PROBLEM TO SOLVE: The copy has to match the data exactly and leave out every picture.
Segment Start: DATA LISTING
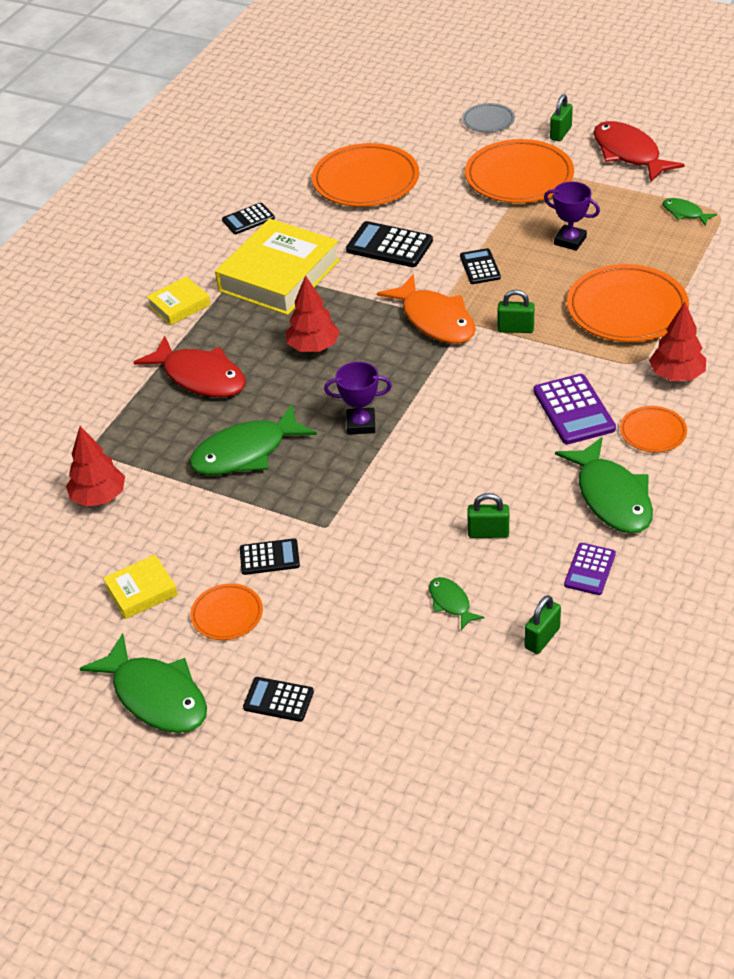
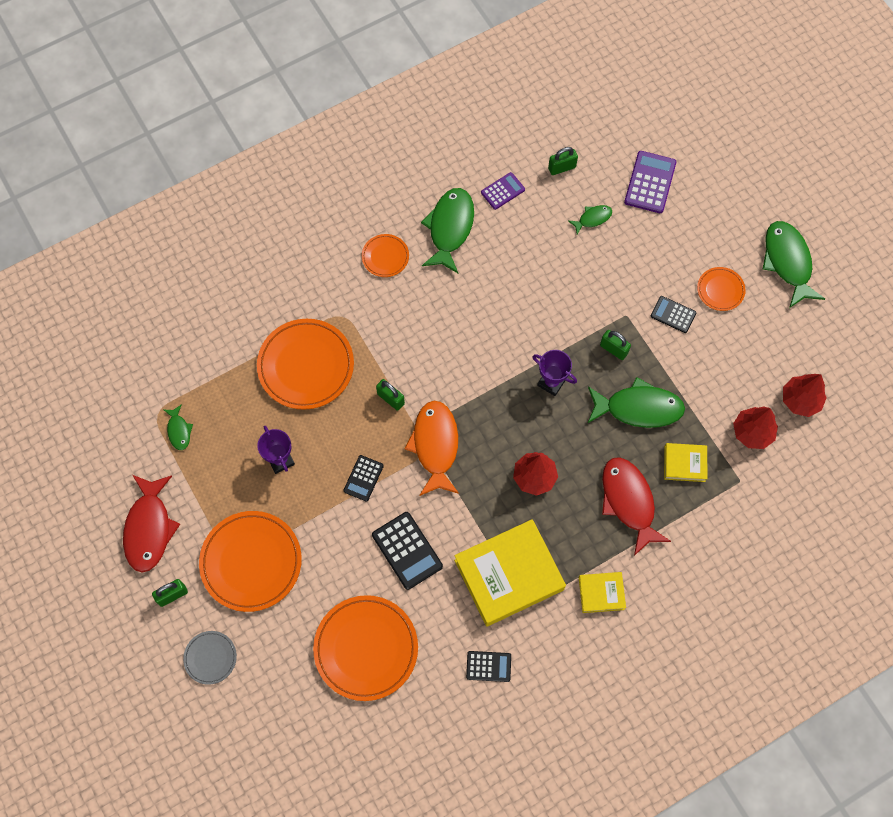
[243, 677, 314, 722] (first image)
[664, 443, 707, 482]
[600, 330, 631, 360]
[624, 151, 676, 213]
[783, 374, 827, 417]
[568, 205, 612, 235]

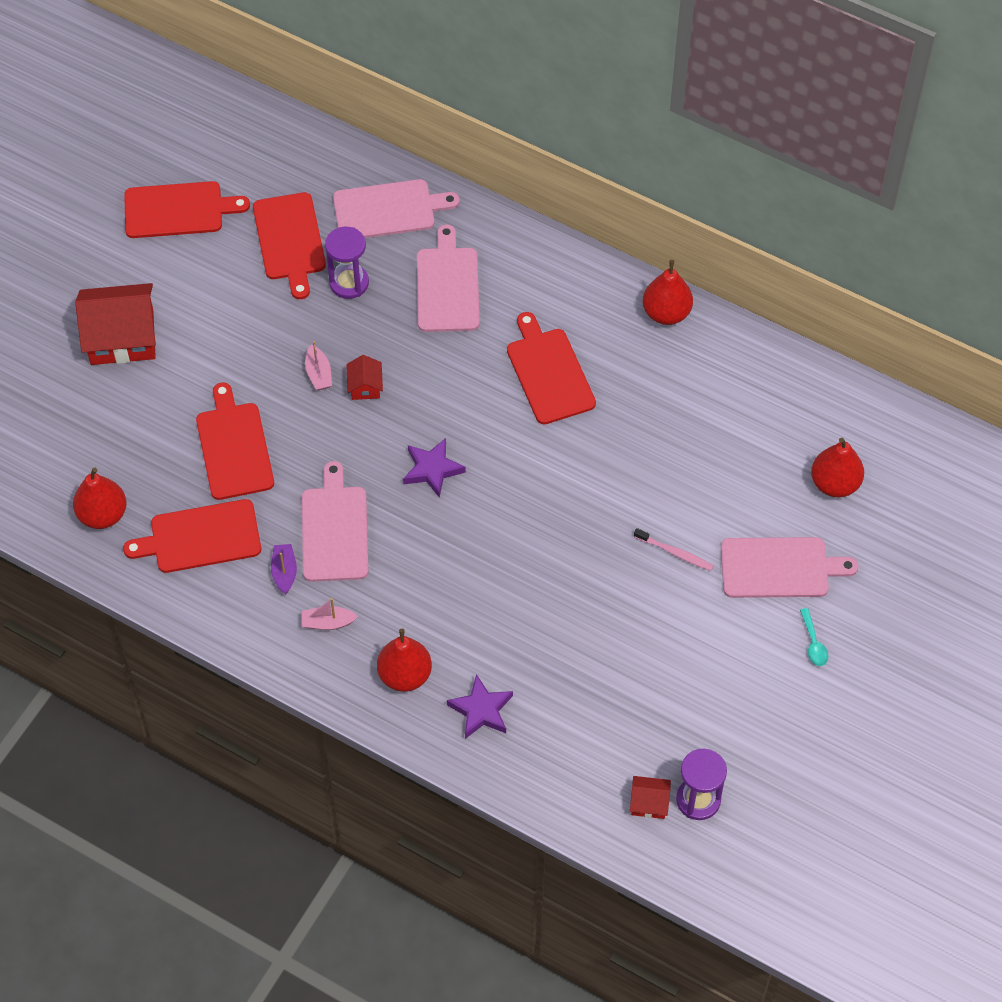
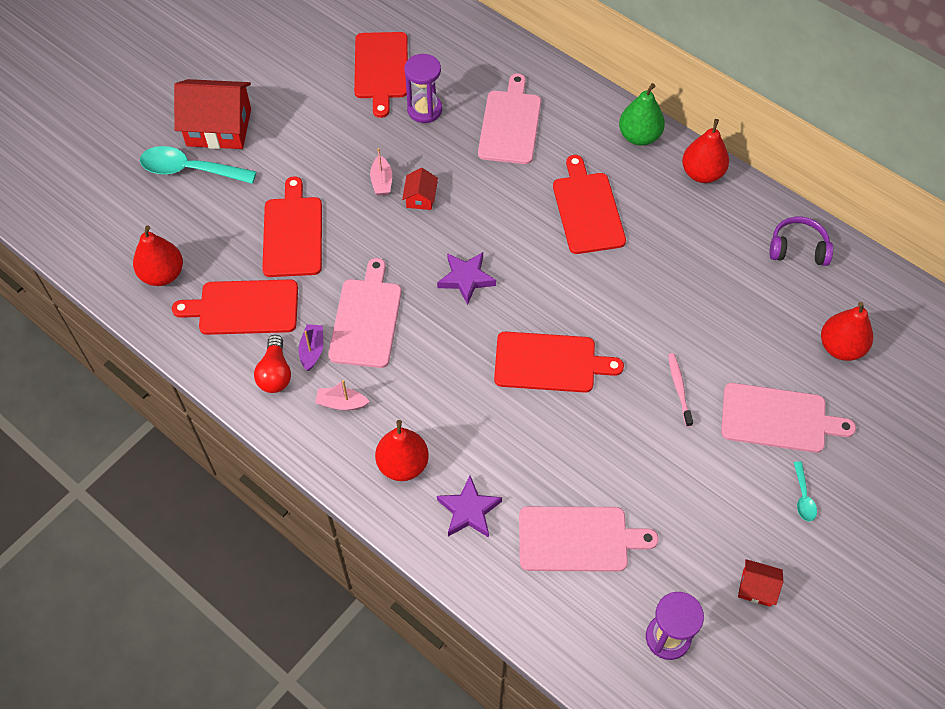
[140, 146, 257, 184]
[254, 335, 291, 393]
[619, 83, 665, 146]
[769, 217, 833, 266]
[494, 332, 624, 393]
[519, 506, 659, 572]
[738, 559, 783, 607]
[668, 353, 693, 427]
Segment End: DATA LISTING
RESPONSE:
[243, 677, 314, 722] (first image)
[664, 443, 707, 482]
[600, 330, 631, 360]
[624, 151, 676, 213]
[783, 374, 827, 417]
[568, 205, 612, 235]

[140, 146, 257, 184]
[254, 335, 291, 393]
[619, 83, 665, 146]
[769, 217, 833, 266]
[494, 332, 624, 393]
[519, 506, 659, 572]
[738, 559, 783, 607]
[668, 353, 693, 427]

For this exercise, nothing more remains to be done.